▸ **About this exercise**:
Scan the lines below; pull out those with "degrees".

▸ **Supplied material**:
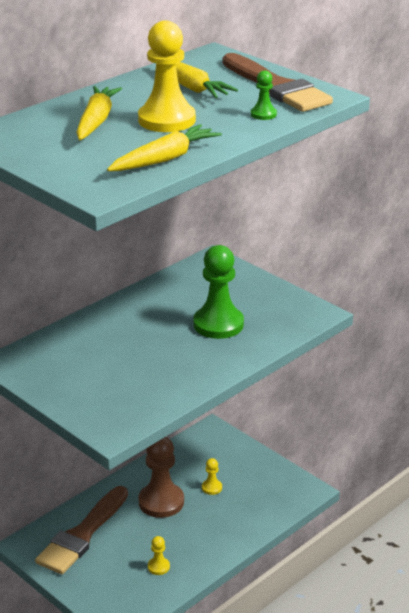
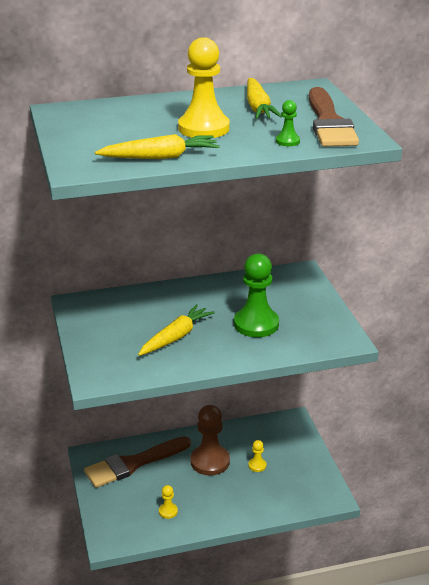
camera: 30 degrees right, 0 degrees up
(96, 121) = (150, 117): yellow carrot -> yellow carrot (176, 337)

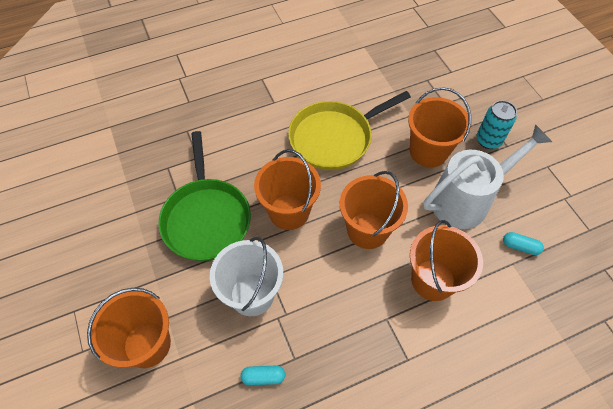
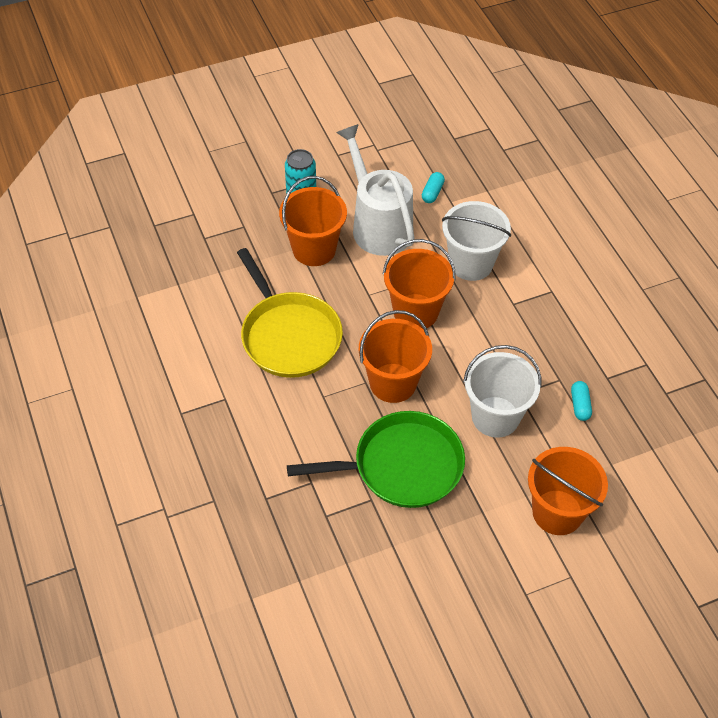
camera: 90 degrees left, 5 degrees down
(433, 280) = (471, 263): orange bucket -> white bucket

▸ **Answer below**:
camera: 30 degrees right, 0 degrees up
camera: 90 degrees left, 5 degrees down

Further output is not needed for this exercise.